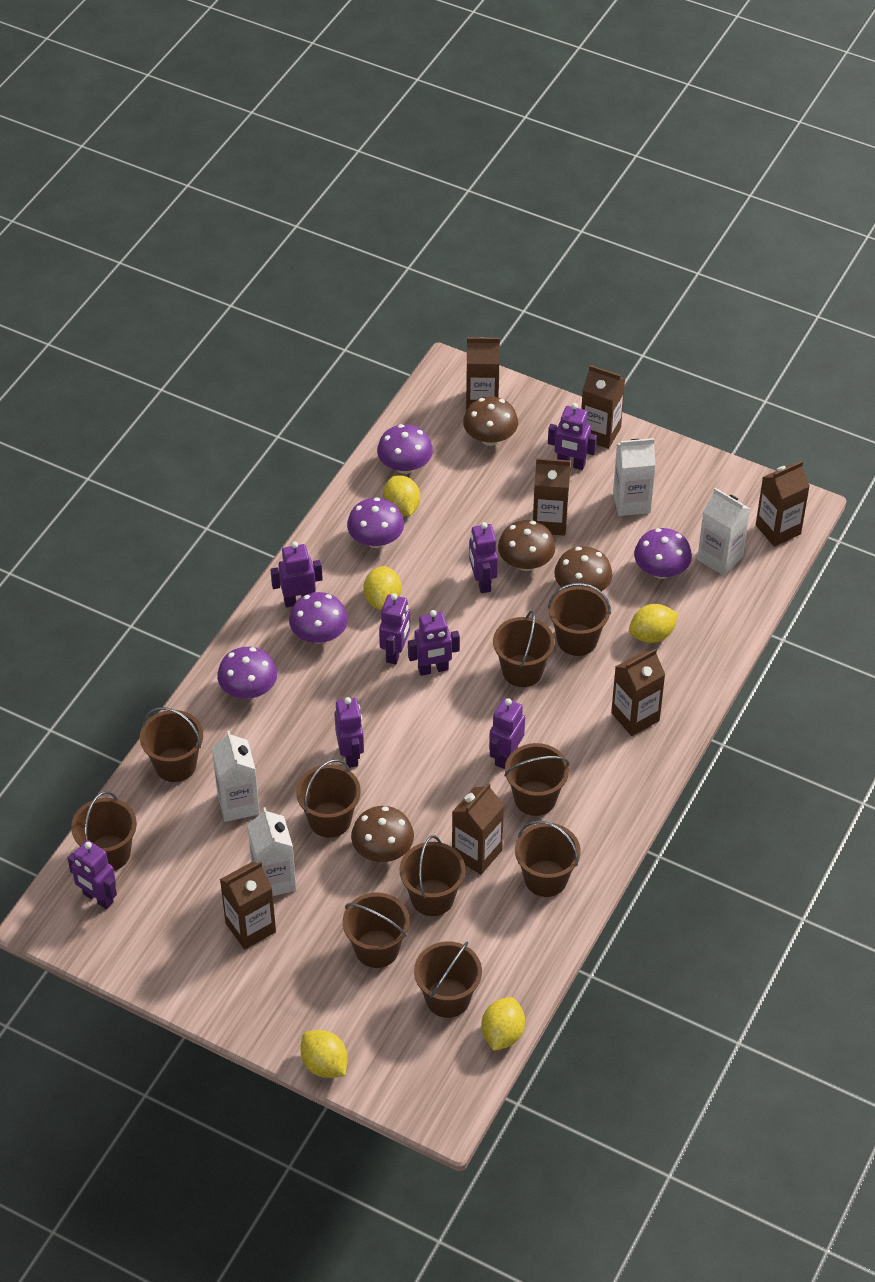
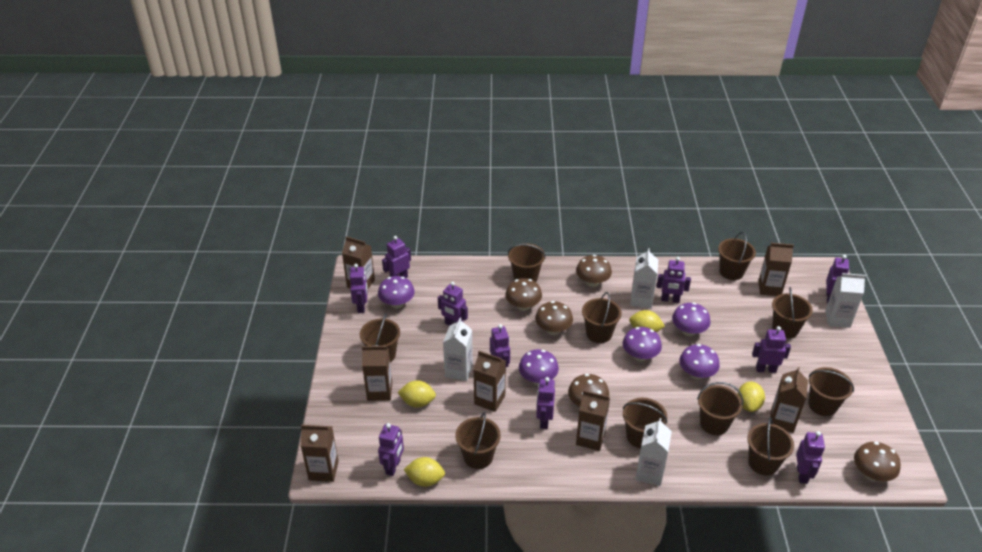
brown mushroom: 4 -> 5
purple robot: 8 -> 10
yellow lemon: 5 -> 4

◆ **Work instruction**: Write out the data again word for word, minus any images.

◆ **Result of the exercise**:
brown mushroom: 4 -> 5
purple robot: 8 -> 10
yellow lemon: 5 -> 4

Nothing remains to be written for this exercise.